TASK DETAILS => Please report the number of lines in the entries below that contain "yellow", with nothing added.

DATA FOR THIS EXERCISE =>
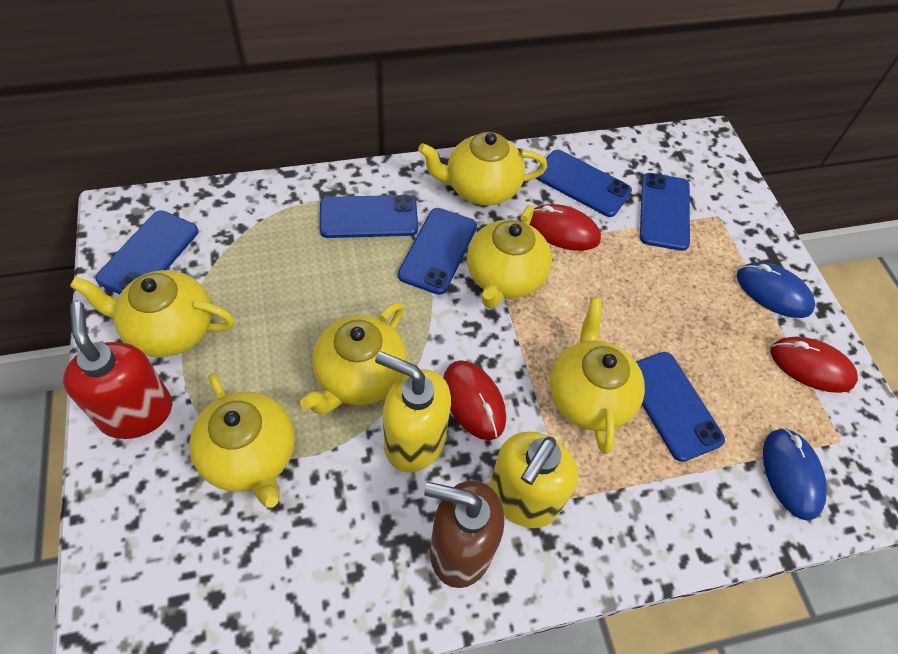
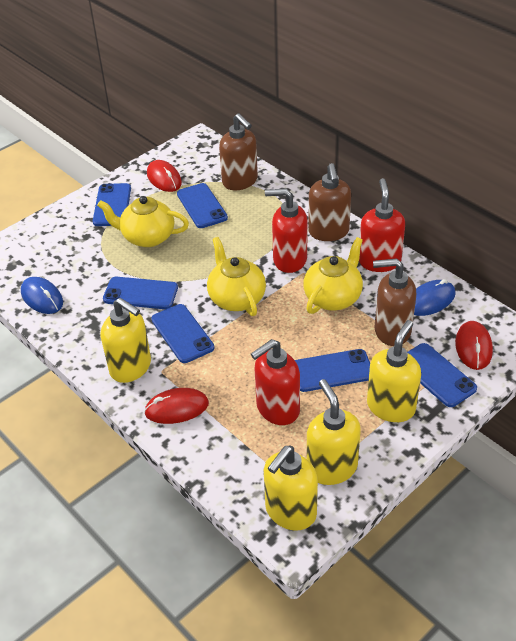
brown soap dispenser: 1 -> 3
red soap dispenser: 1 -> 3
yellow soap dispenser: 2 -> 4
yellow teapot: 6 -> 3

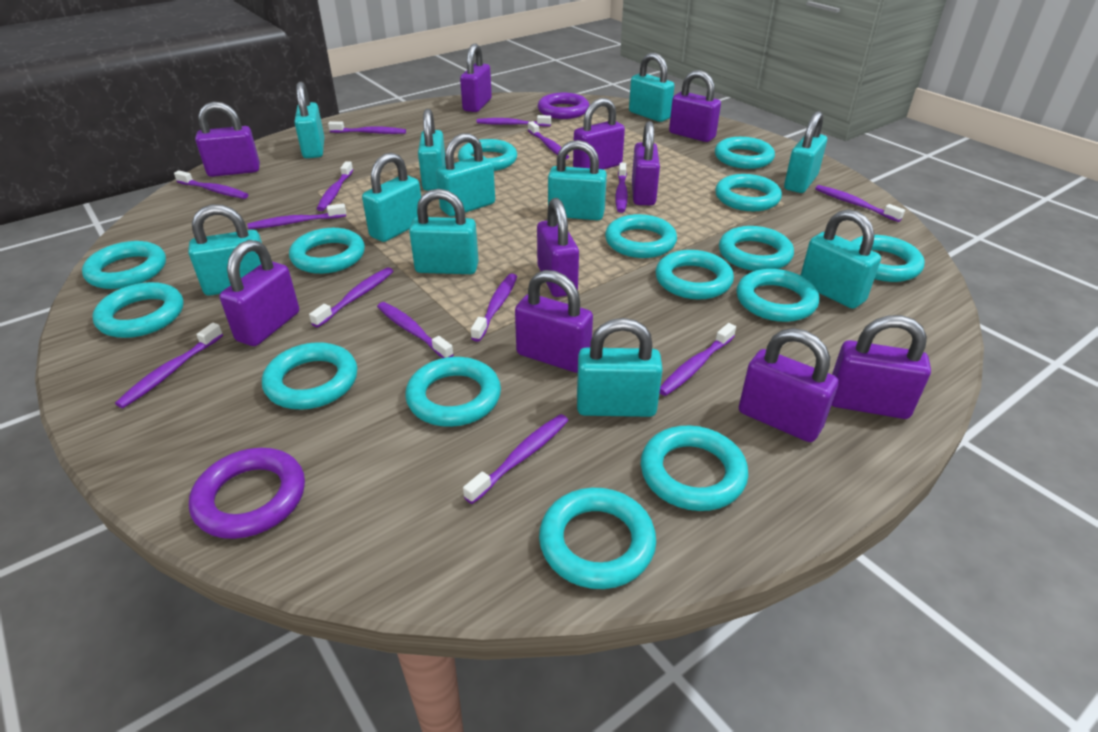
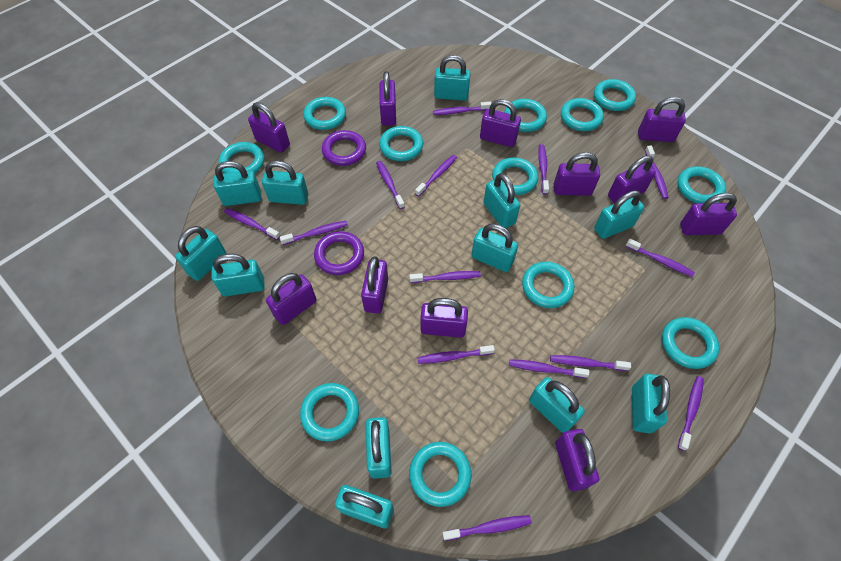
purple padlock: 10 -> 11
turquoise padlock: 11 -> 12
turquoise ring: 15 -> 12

EXERCISE SOLUTION => 2